▶ What is required: Answer with nothing except the number of lines in the listing that include the word "none".

▶ Dataset extract:
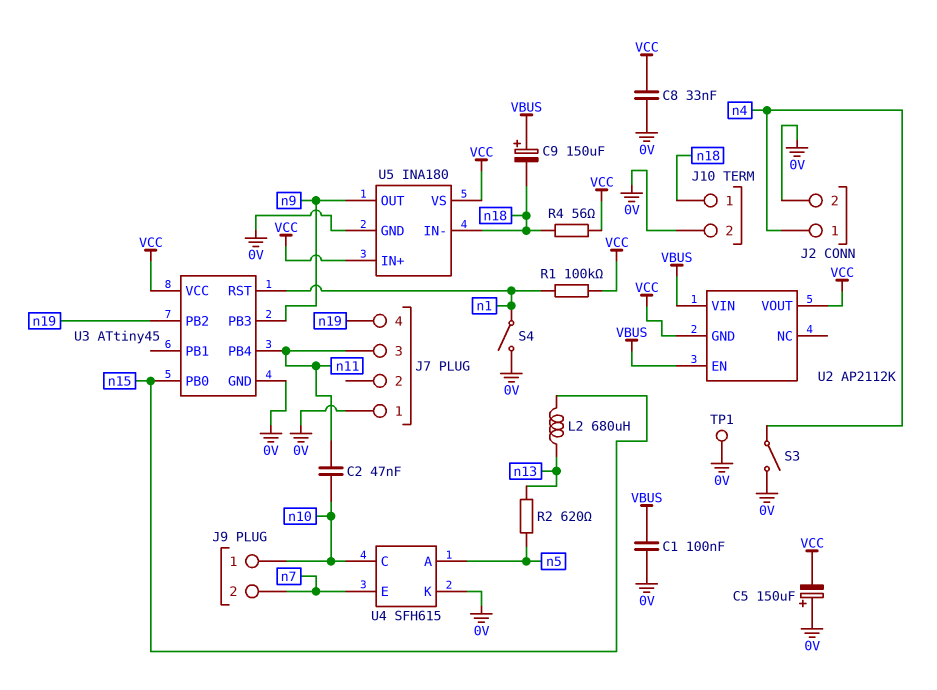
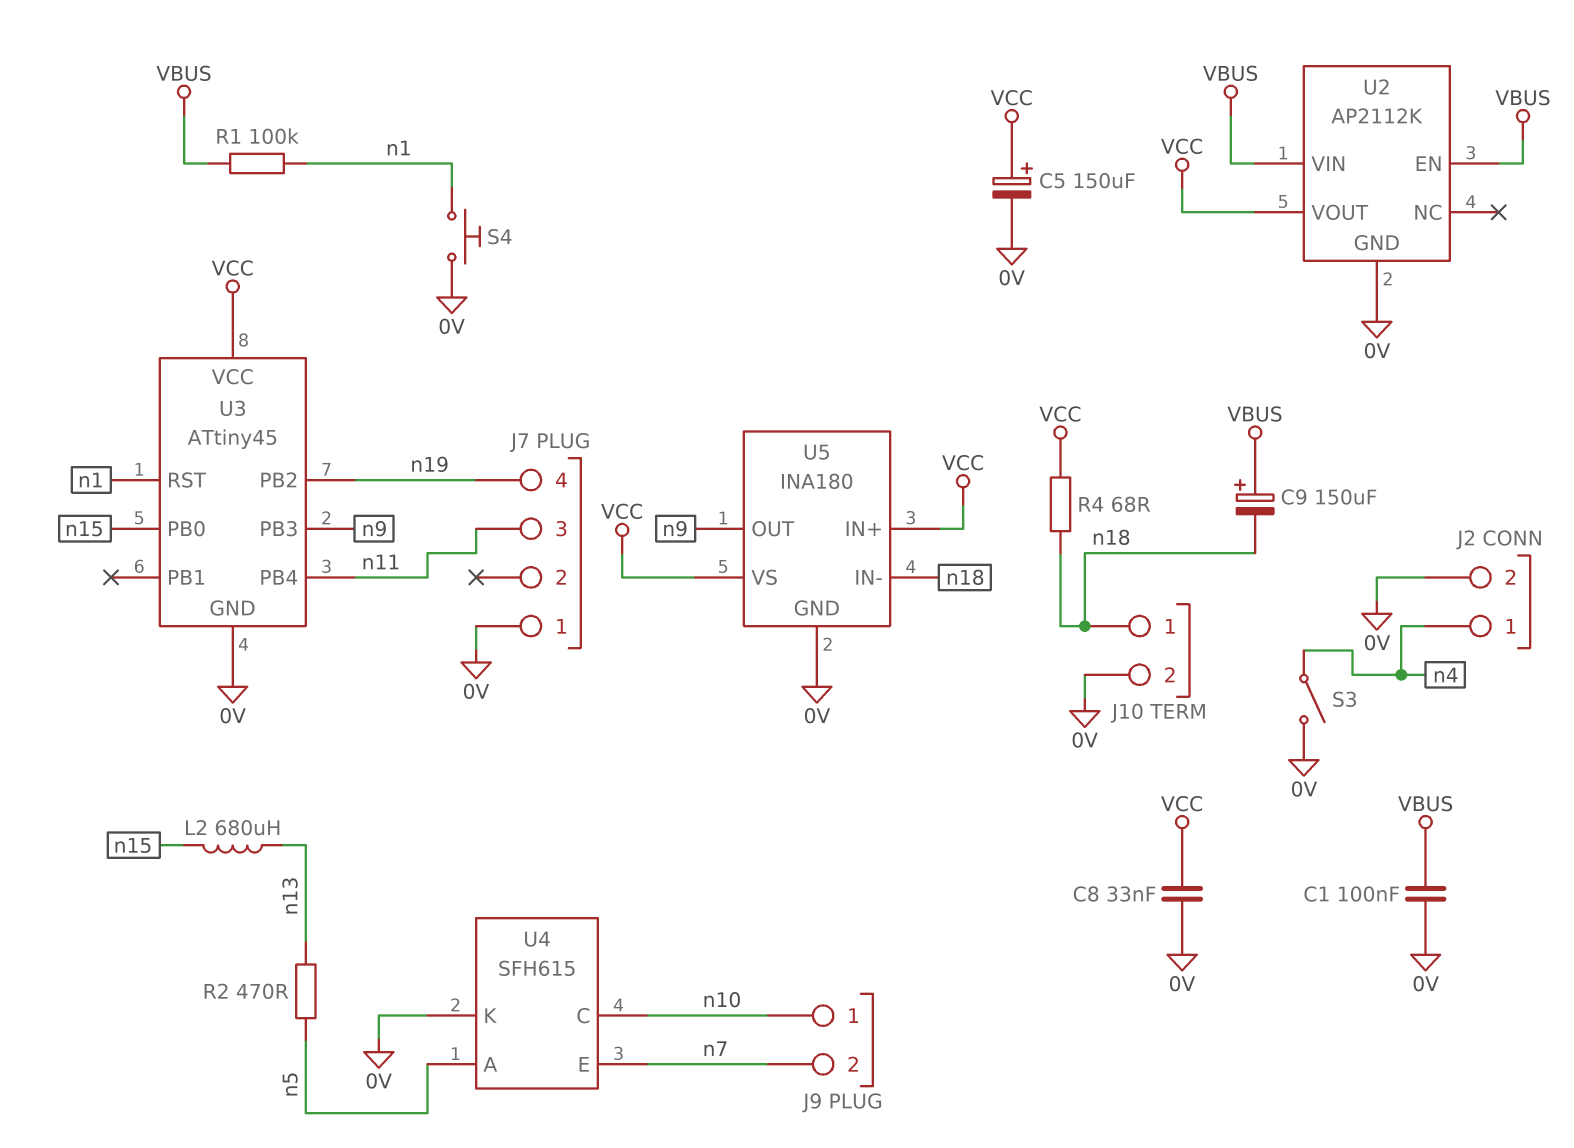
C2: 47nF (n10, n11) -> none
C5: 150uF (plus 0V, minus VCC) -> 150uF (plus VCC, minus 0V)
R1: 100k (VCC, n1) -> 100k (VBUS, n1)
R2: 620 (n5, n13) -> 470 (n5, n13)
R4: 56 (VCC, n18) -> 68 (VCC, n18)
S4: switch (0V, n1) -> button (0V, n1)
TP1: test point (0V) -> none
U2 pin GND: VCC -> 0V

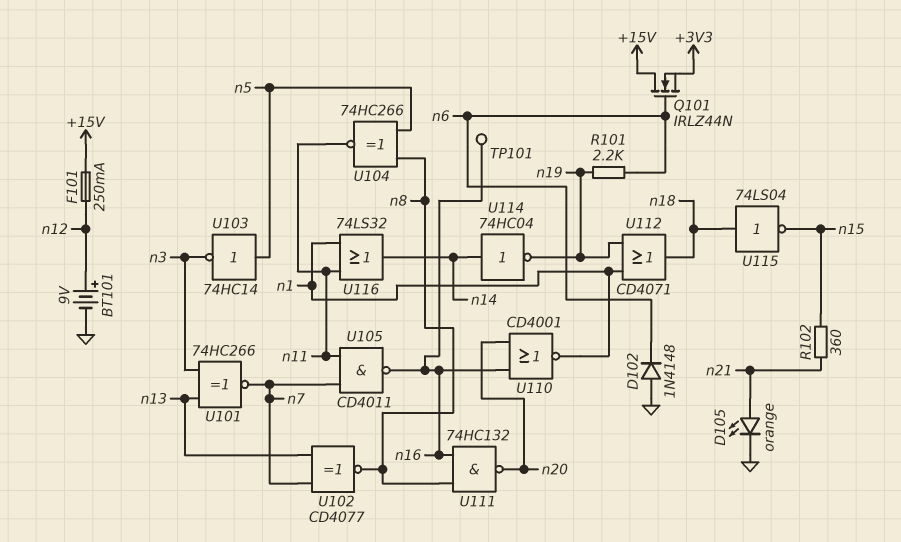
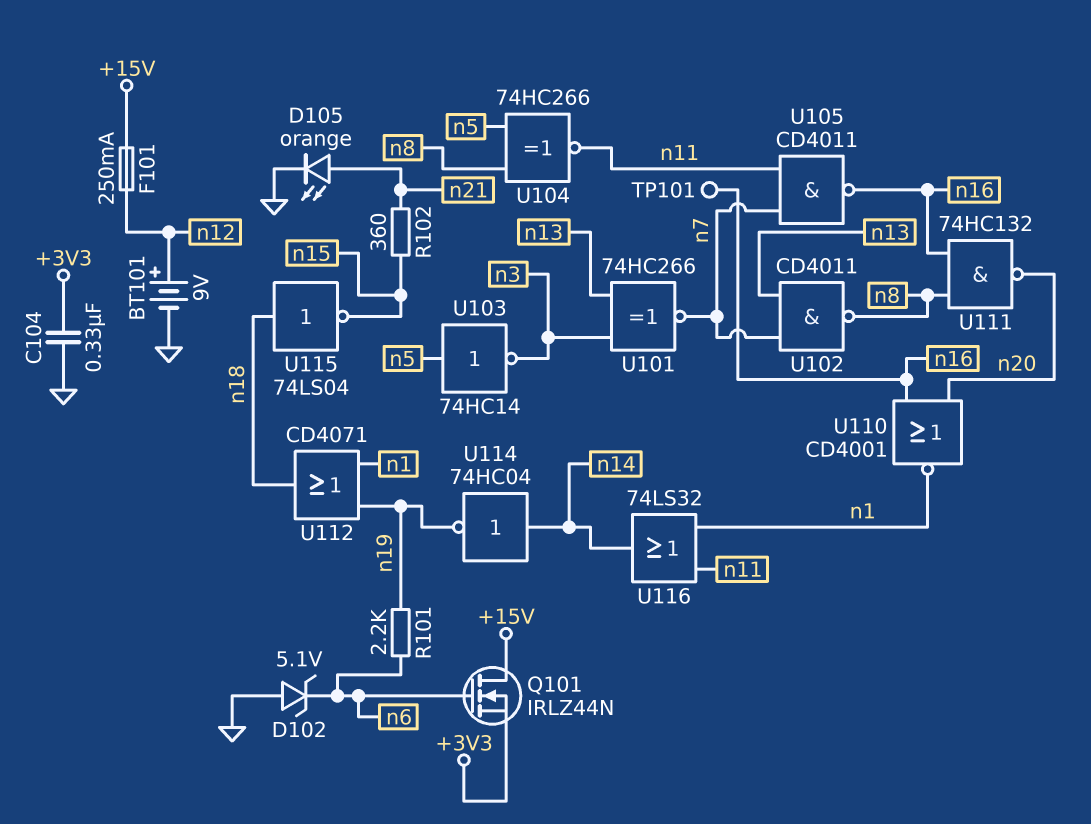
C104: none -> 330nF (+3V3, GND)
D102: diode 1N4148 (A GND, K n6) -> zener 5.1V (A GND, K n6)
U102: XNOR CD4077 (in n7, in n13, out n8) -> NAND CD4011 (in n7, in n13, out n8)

▶ Expected answer: 3